*What you are asked to do*.
Give the entries below again exactly. Their pictures are not needed.

-- Records for processing follows --

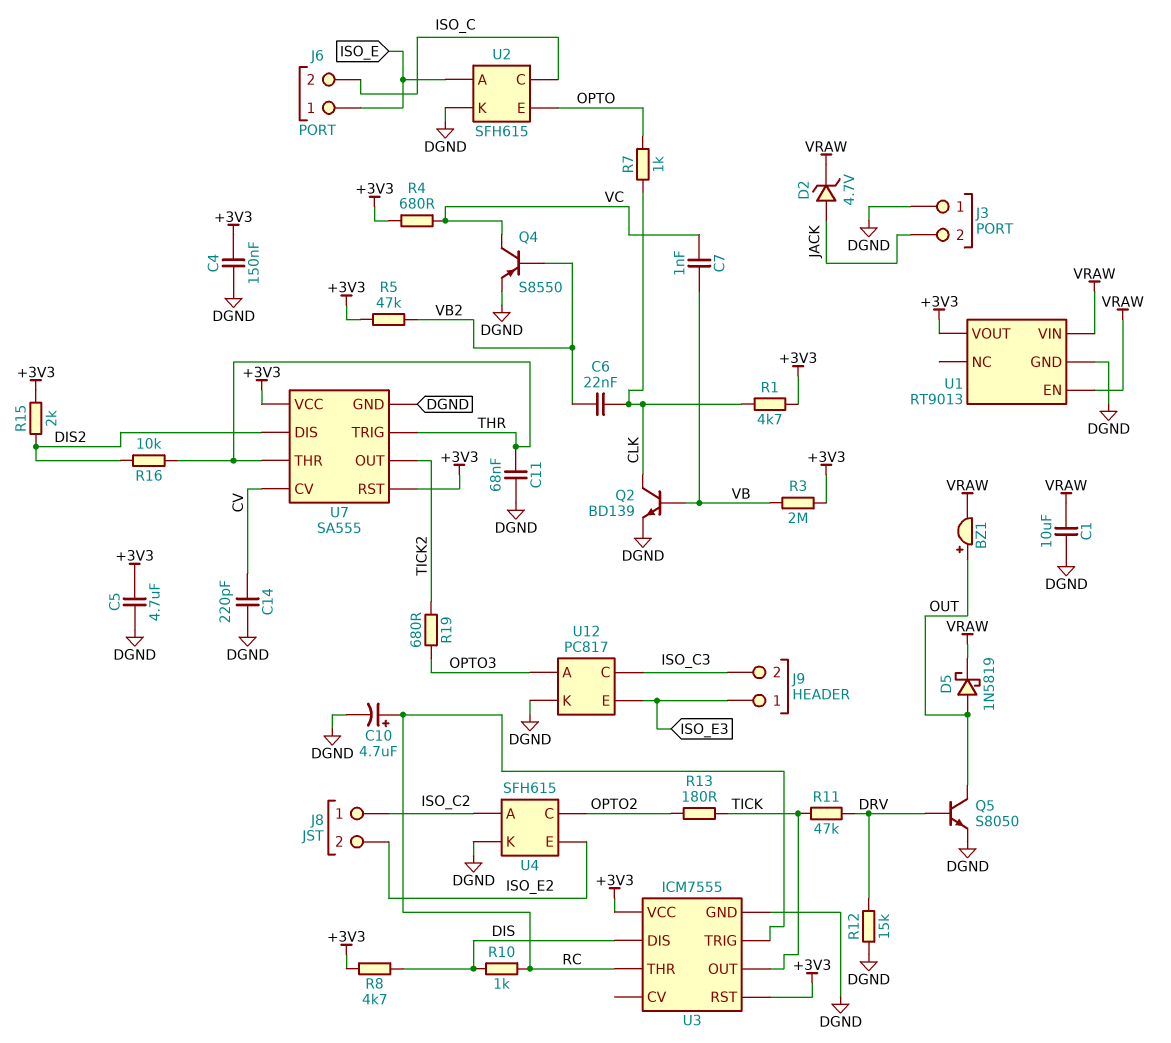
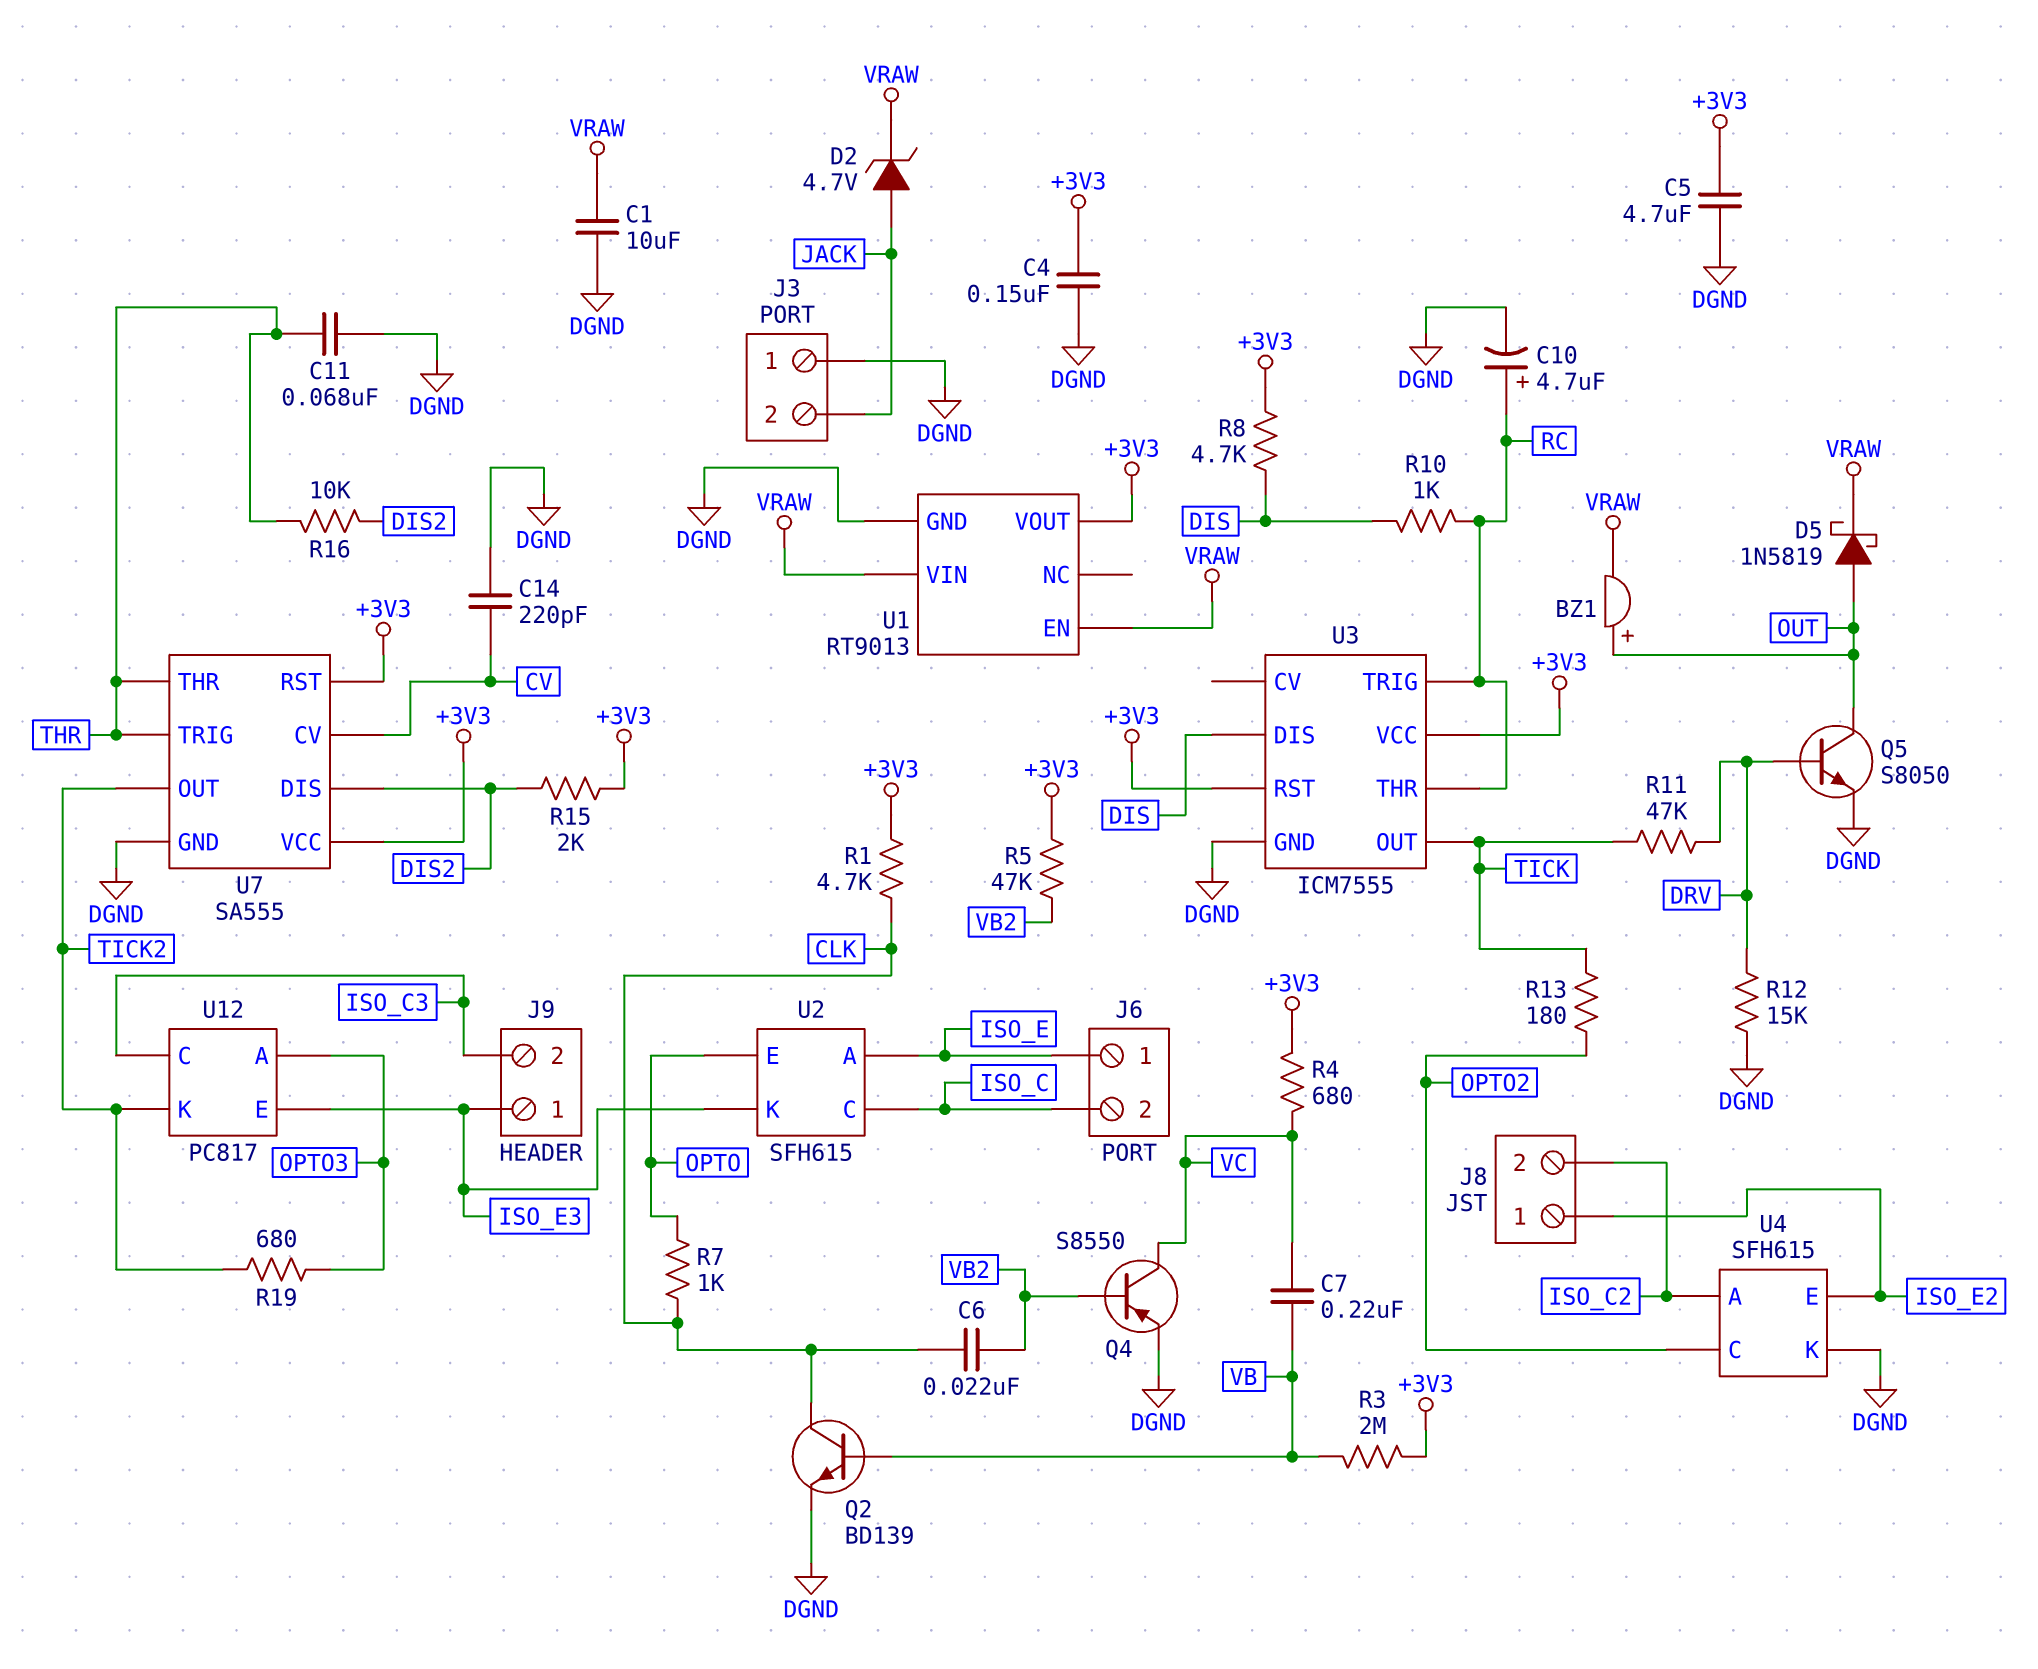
C7: 1nF (VB, VC) -> 220nF (VB, VC)
J8 pin 1: ISO_C2 -> ISO_E2
J8 pin 2: ISO_E2 -> ISO_C2
U2 pin K: DGND -> ISO_E3
U12 pin K: DGND -> TICK2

-- Records for processing concluded --

*Exercise answer*.
C7: 1nF (VB, VC) -> 220nF (VB, VC)
J8 pin 1: ISO_C2 -> ISO_E2
J8 pin 2: ISO_E2 -> ISO_C2
U2 pin K: DGND -> ISO_E3
U12 pin K: DGND -> TICK2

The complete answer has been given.